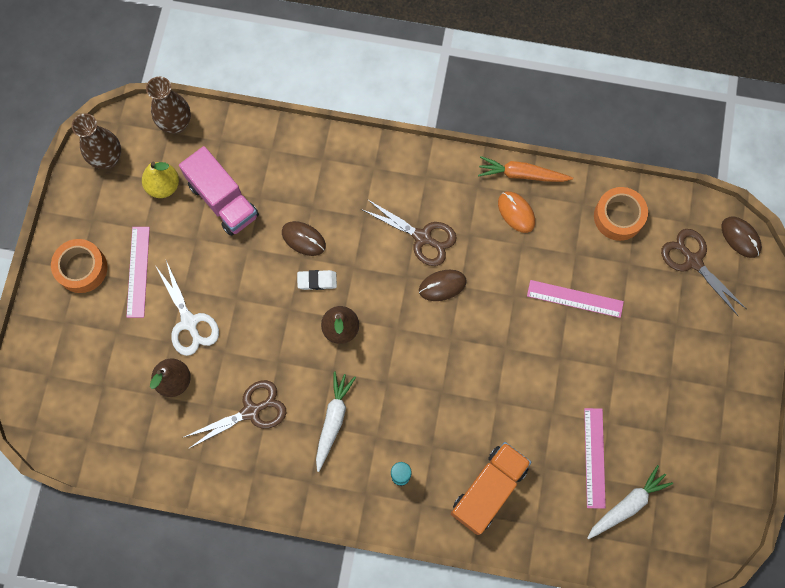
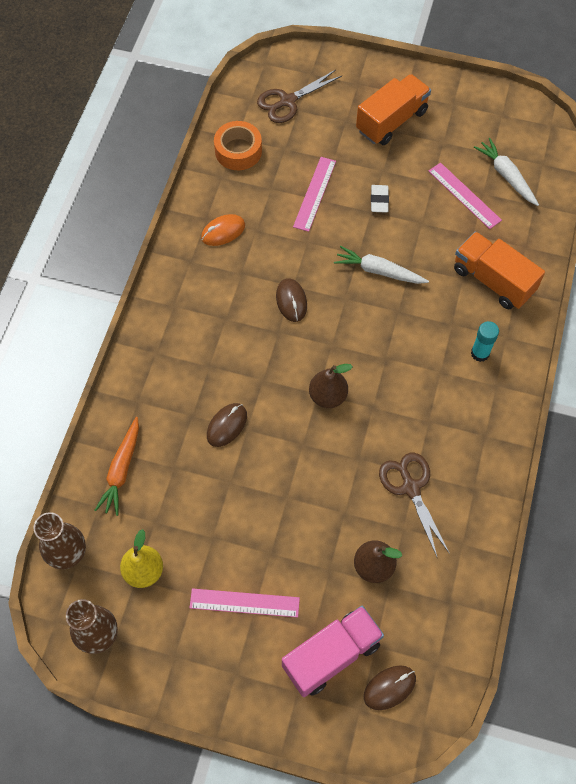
camera: 85 degrees left, 10 degrees down
(82, 268) = (233, 668): orange tape -> none
(189, 322) = (309, 548): white scissors -> none
(223, 200) = (171, 506): pink truck -> pink truck (331, 655)
(317, 281) = (274, 415): white eraser -> white eraser (379, 200)
(333, 420) = (423, 409): white carrot -> white carrot (379, 271)
(422, 237) = (238, 314): brown scissors -> none
(522, 174) = (184, 223): orange carrot -> orange carrot (121, 470)
(594, 457) = (464, 195): pink ruler -> pink ruler turned 45 degrees clockwise
(684, 374) = (391, 121): none -> orange truck
(740, 237) = (269, 65): brown mouse -> brown mouse (389, 688)

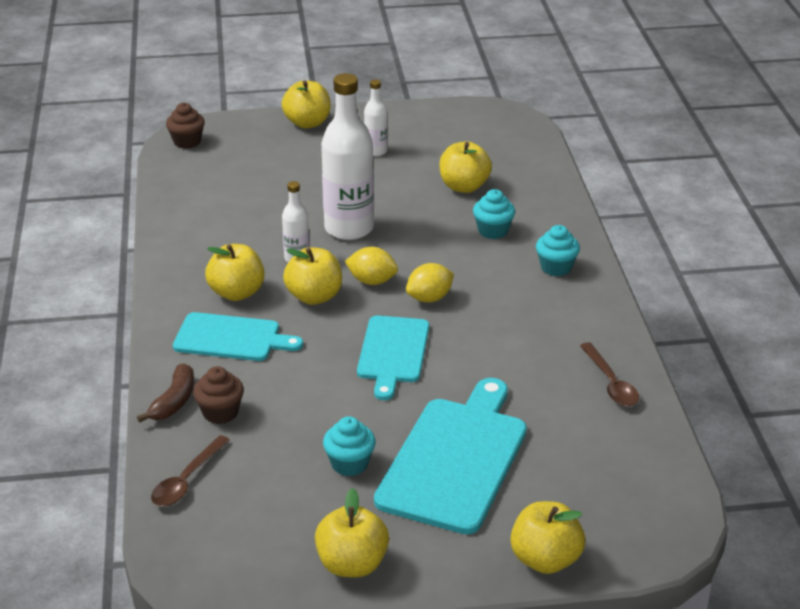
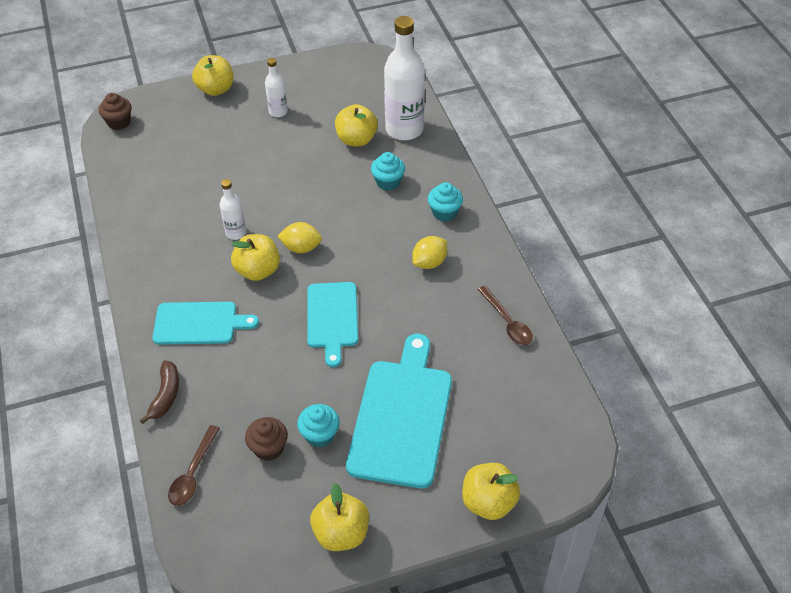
camera: 10 degrees left, 15 degrees up
(220, 412) = (206, 401): brown cupcake -> brown cupcake (268, 448)
(237, 293) = (194, 276): yellow apple -> none
(349, 228) = (272, 196): white bottle -> white bottle (404, 129)
(429, 298) = (351, 258): yellow lemon -> yellow lemon (429, 262)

+===+

Word for word, write out the full listing, leaving the pictures aside.

camera: 85 degrees left, 10 degrees down
(82, 268) = (233, 668): orange tape -> none
(189, 322) = (309, 548): white scissors -> none
(223, 200) = (171, 506): pink truck -> pink truck (331, 655)
(317, 281) = (274, 415): white eraser -> white eraser (379, 200)
(333, 420) = (423, 409): white carrot -> white carrot (379, 271)
(422, 237) = (238, 314): brown scissors -> none
(522, 174) = (184, 223): orange carrot -> orange carrot (121, 470)
(594, 457) = (464, 195): pink ruler -> pink ruler turned 45 degrees clockwise
(684, 374) = (391, 121): none -> orange truck
(740, 237) = (269, 65): brown mouse -> brown mouse (389, 688)

camera: 10 degrees left, 15 degrees up
(220, 412) = (206, 401): brown cupcake -> brown cupcake (268, 448)
(237, 293) = (194, 276): yellow apple -> none
(349, 228) = (272, 196): white bottle -> white bottle (404, 129)
(429, 298) = (351, 258): yellow lemon -> yellow lemon (429, 262)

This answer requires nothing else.